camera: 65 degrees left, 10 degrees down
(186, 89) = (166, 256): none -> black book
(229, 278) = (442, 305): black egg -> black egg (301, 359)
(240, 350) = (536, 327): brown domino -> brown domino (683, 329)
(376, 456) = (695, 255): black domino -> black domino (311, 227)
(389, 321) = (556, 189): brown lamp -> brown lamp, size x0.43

◇ ◇ ◇ ◇ ◇

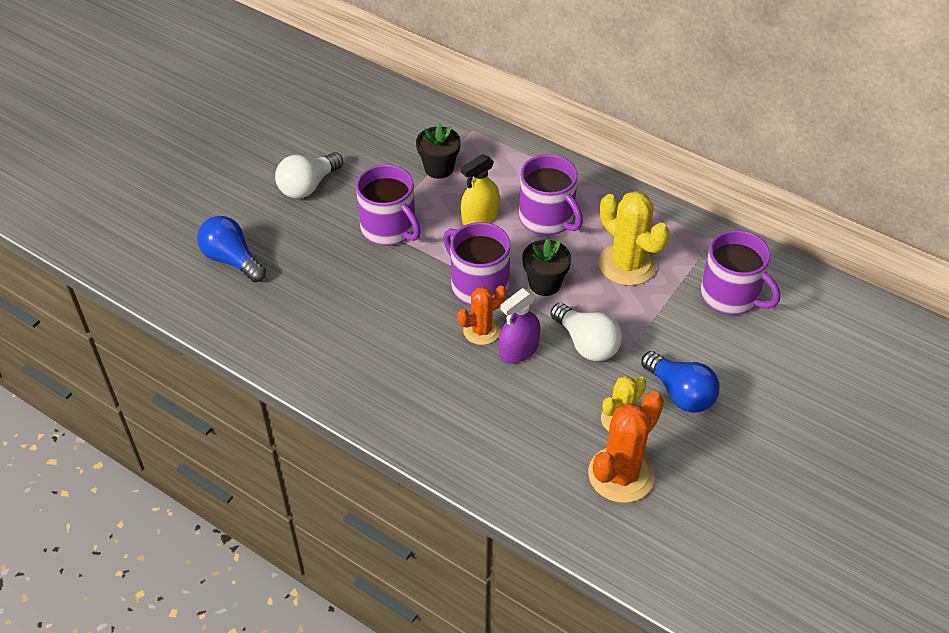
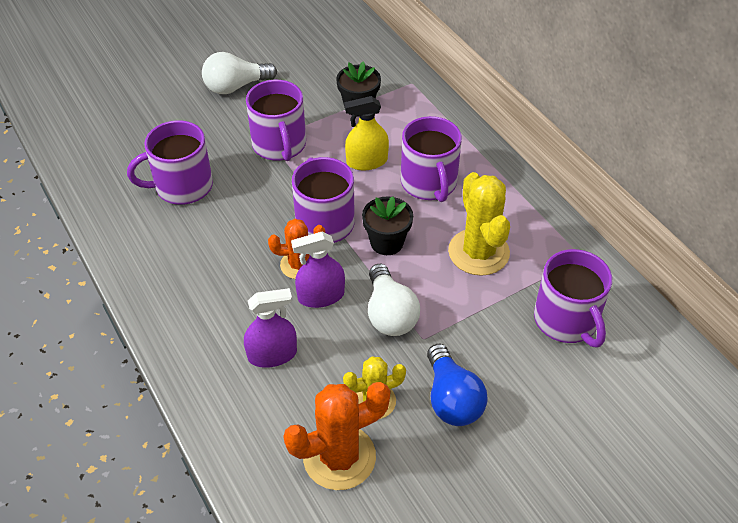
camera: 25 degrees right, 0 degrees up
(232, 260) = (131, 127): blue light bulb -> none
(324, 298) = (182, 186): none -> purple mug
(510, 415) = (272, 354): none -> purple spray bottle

◇ ◇ ◇ ◇ ◇

#### Problem description
Reproduce the lines of the entries above from the one with "camera: 65 degrees left, 10 degrees down" to the one with "(389, 321) = (556, 189): brown", both included, exactly and without any other line.

#### Completed exercise
camera: 65 degrees left, 10 degrees down
(186, 89) = (166, 256): none -> black book
(229, 278) = (442, 305): black egg -> black egg (301, 359)
(240, 350) = (536, 327): brown domino -> brown domino (683, 329)
(376, 456) = (695, 255): black domino -> black domino (311, 227)
(389, 321) = (556, 189): brown lamp -> brown lamp, size x0.43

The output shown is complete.